EXERCISE DETAILS: Please copy the entries below word for word.

Entries taken from a collection:
::::::
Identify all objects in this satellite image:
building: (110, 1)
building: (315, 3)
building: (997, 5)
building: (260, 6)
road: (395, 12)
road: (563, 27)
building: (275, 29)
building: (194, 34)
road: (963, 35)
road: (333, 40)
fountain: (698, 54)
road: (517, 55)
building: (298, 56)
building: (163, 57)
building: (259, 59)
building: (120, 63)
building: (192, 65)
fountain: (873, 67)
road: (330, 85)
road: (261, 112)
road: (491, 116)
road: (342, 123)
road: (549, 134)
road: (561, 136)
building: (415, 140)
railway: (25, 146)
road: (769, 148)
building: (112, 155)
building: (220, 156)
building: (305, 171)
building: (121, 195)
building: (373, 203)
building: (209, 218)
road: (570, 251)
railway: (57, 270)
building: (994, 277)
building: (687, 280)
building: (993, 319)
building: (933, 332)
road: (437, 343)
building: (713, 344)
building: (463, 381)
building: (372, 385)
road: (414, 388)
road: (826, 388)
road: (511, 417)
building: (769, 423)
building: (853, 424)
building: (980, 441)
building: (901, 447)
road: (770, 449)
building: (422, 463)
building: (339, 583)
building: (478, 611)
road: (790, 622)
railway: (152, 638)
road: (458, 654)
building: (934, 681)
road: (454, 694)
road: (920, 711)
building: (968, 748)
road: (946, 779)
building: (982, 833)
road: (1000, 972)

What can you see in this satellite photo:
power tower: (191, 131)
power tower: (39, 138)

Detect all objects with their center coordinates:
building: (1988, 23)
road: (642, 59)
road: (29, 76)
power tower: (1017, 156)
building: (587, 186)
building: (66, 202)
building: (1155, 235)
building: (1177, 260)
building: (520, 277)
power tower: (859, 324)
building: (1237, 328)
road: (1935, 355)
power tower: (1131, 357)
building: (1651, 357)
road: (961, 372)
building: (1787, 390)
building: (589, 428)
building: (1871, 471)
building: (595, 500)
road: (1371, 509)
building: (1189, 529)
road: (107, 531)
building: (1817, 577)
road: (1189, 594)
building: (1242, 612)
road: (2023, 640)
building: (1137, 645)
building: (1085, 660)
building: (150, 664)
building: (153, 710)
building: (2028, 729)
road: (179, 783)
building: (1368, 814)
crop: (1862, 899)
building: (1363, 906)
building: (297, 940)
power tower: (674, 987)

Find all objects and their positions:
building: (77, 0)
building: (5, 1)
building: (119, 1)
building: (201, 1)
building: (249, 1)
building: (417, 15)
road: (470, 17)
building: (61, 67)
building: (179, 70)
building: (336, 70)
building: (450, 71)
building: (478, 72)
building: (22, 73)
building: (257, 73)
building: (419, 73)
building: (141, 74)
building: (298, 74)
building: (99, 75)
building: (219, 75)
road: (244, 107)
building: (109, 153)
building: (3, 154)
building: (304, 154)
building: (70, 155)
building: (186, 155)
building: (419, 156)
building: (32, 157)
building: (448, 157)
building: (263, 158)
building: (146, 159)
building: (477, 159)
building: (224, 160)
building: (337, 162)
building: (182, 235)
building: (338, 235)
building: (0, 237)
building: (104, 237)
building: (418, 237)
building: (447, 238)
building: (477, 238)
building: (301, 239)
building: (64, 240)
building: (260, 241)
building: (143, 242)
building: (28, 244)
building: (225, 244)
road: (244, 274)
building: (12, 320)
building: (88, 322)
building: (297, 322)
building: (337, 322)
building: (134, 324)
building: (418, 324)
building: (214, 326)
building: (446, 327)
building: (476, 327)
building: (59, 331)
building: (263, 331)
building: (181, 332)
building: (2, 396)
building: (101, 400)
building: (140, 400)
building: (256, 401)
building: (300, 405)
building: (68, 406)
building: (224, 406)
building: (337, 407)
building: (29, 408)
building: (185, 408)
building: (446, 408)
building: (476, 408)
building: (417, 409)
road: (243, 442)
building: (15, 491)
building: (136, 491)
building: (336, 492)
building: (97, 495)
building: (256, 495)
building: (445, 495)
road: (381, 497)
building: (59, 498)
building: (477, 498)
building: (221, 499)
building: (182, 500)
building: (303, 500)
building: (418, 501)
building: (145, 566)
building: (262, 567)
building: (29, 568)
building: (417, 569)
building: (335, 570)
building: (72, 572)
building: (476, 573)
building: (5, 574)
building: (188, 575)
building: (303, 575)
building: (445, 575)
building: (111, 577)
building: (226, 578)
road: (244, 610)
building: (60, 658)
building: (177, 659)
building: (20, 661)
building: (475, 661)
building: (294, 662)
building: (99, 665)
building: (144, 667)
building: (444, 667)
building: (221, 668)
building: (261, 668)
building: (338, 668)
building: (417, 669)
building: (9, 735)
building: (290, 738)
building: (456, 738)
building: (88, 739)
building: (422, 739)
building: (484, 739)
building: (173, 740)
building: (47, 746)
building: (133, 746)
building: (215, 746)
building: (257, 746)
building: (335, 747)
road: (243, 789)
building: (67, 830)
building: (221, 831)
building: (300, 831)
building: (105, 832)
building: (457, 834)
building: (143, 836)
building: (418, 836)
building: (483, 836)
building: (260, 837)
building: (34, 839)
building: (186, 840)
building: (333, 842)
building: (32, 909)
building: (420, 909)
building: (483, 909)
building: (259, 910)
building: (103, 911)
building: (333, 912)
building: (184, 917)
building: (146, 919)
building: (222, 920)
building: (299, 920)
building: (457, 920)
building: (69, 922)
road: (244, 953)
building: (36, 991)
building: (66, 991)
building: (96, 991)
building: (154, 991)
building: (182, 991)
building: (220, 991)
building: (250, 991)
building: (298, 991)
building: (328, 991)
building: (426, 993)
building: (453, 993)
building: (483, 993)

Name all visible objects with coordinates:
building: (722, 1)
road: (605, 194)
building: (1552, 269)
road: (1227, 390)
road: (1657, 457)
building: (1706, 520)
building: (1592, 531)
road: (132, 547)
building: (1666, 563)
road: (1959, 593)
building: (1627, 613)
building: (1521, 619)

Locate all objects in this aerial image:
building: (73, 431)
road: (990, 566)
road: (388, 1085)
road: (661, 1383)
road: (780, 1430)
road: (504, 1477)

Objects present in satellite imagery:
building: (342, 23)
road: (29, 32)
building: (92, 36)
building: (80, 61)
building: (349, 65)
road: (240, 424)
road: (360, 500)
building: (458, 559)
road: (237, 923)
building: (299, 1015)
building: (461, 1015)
::::::
RESPONSE BOX:
Identify all objects in this satellite image:
building: (110, 1)
building: (315, 3)
building: (997, 5)
building: (260, 6)
road: (395, 12)
road: (563, 27)
building: (275, 29)
building: (194, 34)
road: (963, 35)
road: (333, 40)
fountain: (698, 54)
road: (517, 55)
building: (298, 56)
building: (163, 57)
building: (259, 59)
building: (120, 63)
building: (192, 65)
fountain: (873, 67)
road: (330, 85)
road: (261, 112)
road: (491, 116)
road: (342, 123)
road: (549, 134)
road: (561, 136)
building: (415, 140)
railway: (25, 146)
road: (769, 148)
building: (112, 155)
building: (220, 156)
building: (305, 171)
building: (121, 195)
building: (373, 203)
building: (209, 218)
road: (570, 251)
railway: (57, 270)
building: (994, 277)
building: (687, 280)
building: (993, 319)
building: (933, 332)
road: (437, 343)
building: (713, 344)
building: (463, 381)
building: (372, 385)
road: (414, 388)
road: (826, 388)
road: (511, 417)
building: (769, 423)
building: (853, 424)
building: (980, 441)
building: (901, 447)
road: (770, 449)
building: (422, 463)
building: (339, 583)
building: (478, 611)
road: (790, 622)
railway: (152, 638)
road: (458, 654)
building: (934, 681)
road: (454, 694)
road: (920, 711)
building: (968, 748)
road: (946, 779)
building: (982, 833)
road: (1000, 972)

What can you see in this satellite photo:
power tower: (191, 131)
power tower: (39, 138)

Detect all objects with their center coordinates:
building: (1988, 23)
road: (642, 59)
road: (29, 76)
power tower: (1017, 156)
building: (587, 186)
building: (66, 202)
building: (1155, 235)
building: (1177, 260)
building: (520, 277)
power tower: (859, 324)
building: (1237, 328)
road: (1935, 355)
power tower: (1131, 357)
building: (1651, 357)
road: (961, 372)
building: (1787, 390)
building: (589, 428)
building: (1871, 471)
building: (595, 500)
road: (1371, 509)
building: (1189, 529)
road: (107, 531)
building: (1817, 577)
road: (1189, 594)
building: (1242, 612)
road: (2023, 640)
building: (1137, 645)
building: (1085, 660)
building: (150, 664)
building: (153, 710)
building: (2028, 729)
road: (179, 783)
building: (1368, 814)
crop: (1862, 899)
building: (1363, 906)
building: (297, 940)
power tower: (674, 987)

Find all objects and their positions:
building: (77, 0)
building: (5, 1)
building: (119, 1)
building: (201, 1)
building: (249, 1)
building: (417, 15)
road: (470, 17)
building: (61, 67)
building: (179, 70)
building: (336, 70)
building: (450, 71)
building: (478, 72)
building: (22, 73)
building: (257, 73)
building: (419, 73)
building: (141, 74)
building: (298, 74)
building: (99, 75)
building: (219, 75)
road: (244, 107)
building: (109, 153)
building: (3, 154)
building: (304, 154)
building: (70, 155)
building: (186, 155)
building: (419, 156)
building: (32, 157)
building: (448, 157)
building: (263, 158)
building: (146, 159)
building: (477, 159)
building: (224, 160)
building: (337, 162)
building: (182, 235)
building: (338, 235)
building: (0, 237)
building: (104, 237)
building: (418, 237)
building: (447, 238)
building: (477, 238)
building: (301, 239)
building: (64, 240)
building: (260, 241)
building: (143, 242)
building: (28, 244)
building: (225, 244)
road: (244, 274)
building: (12, 320)
building: (88, 322)
building: (297, 322)
building: (337, 322)
building: (134, 324)
building: (418, 324)
building: (214, 326)
building: (446, 327)
building: (476, 327)
building: (59, 331)
building: (263, 331)
building: (181, 332)
building: (2, 396)
building: (101, 400)
building: (140, 400)
building: (256, 401)
building: (300, 405)
building: (68, 406)
building: (224, 406)
building: (337, 407)
building: (29, 408)
building: (185, 408)
building: (446, 408)
building: (476, 408)
building: (417, 409)
road: (243, 442)
building: (15, 491)
building: (136, 491)
building: (336, 492)
building: (97, 495)
building: (256, 495)
building: (445, 495)
road: (381, 497)
building: (59, 498)
building: (477, 498)
building: (221, 499)
building: (182, 500)
building: (303, 500)
building: (418, 501)
building: (145, 566)
building: (262, 567)
building: (29, 568)
building: (417, 569)
building: (335, 570)
building: (72, 572)
building: (476, 573)
building: (5, 574)
building: (188, 575)
building: (303, 575)
building: (445, 575)
building: (111, 577)
building: (226, 578)
road: (244, 610)
building: (60, 658)
building: (177, 659)
building: (20, 661)
building: (475, 661)
building: (294, 662)
building: (99, 665)
building: (144, 667)
building: (444, 667)
building: (221, 668)
building: (261, 668)
building: (338, 668)
building: (417, 669)
building: (9, 735)
building: (290, 738)
building: (456, 738)
building: (88, 739)
building: (422, 739)
building: (484, 739)
building: (173, 740)
building: (47, 746)
building: (133, 746)
building: (215, 746)
building: (257, 746)
building: (335, 747)
road: (243, 789)
building: (67, 830)
building: (221, 831)
building: (300, 831)
building: (105, 832)
building: (457, 834)
building: (143, 836)
building: (418, 836)
building: (483, 836)
building: (260, 837)
building: (34, 839)
building: (186, 840)
building: (333, 842)
building: (32, 909)
building: (420, 909)
building: (483, 909)
building: (259, 910)
building: (103, 911)
building: (333, 912)
building: (184, 917)
building: (146, 919)
building: (222, 920)
building: (299, 920)
building: (457, 920)
building: (69, 922)
road: (244, 953)
building: (36, 991)
building: (66, 991)
building: (96, 991)
building: (154, 991)
building: (182, 991)
building: (220, 991)
building: (250, 991)
building: (298, 991)
building: (328, 991)
building: (426, 993)
building: (453, 993)
building: (483, 993)

Name all visible objects with coordinates:
building: (722, 1)
road: (605, 194)
building: (1552, 269)
road: (1227, 390)
road: (1657, 457)
building: (1706, 520)
building: (1592, 531)
road: (132, 547)
building: (1666, 563)
road: (1959, 593)
building: (1627, 613)
building: (1521, 619)

Locate all objects in this aerial image:
building: (73, 431)
road: (990, 566)
road: (388, 1085)
road: (661, 1383)
road: (780, 1430)
road: (504, 1477)

Objects present in satellite imagery:
building: (342, 23)
road: (29, 32)
building: (92, 36)
building: (80, 61)
building: (349, 65)
road: (240, 424)
road: (360, 500)
building: (458, 559)
road: (237, 923)
building: (299, 1015)
building: (461, 1015)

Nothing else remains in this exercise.